= What is expected =
Using the data that follows, return exactly the lines from the one that contains "black plate D2:D3" through the one that contains "tan brick J4:J5", ends included.
╭─ Task input
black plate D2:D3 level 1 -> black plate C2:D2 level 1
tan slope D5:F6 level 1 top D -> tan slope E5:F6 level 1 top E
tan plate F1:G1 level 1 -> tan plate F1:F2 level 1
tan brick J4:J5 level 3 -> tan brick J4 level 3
╰─
╭─ Task input
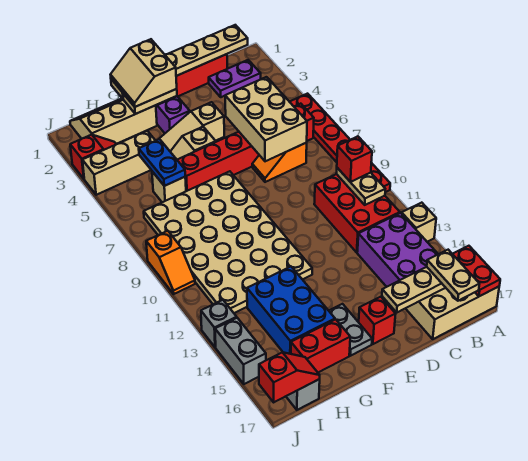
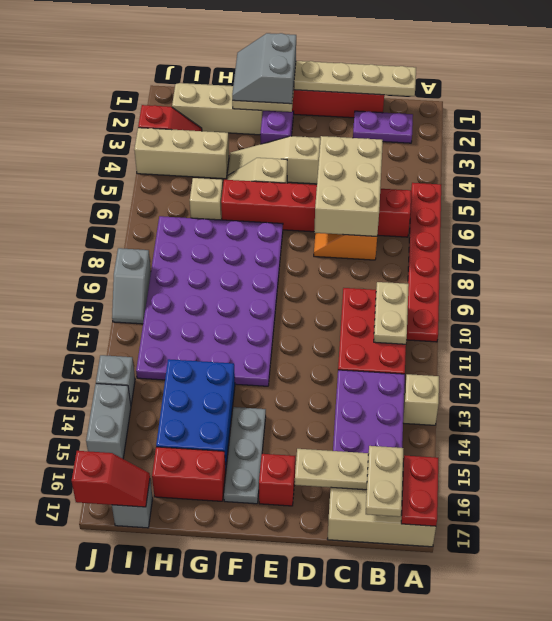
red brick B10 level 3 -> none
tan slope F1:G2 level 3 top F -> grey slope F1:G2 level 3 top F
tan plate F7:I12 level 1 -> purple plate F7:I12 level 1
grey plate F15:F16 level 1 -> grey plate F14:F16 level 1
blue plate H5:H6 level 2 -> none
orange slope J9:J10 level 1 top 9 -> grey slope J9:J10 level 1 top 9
╰─
= Exercise response =
black plate D2:D3 level 1 -> black plate C2:D2 level 1
tan slope D5:F6 level 1 top D -> tan slope E5:F6 level 1 top E
tan plate F1:G1 level 1 -> tan plate F1:F2 level 1
tan brick J4:J5 level 3 -> tan brick J4 level 3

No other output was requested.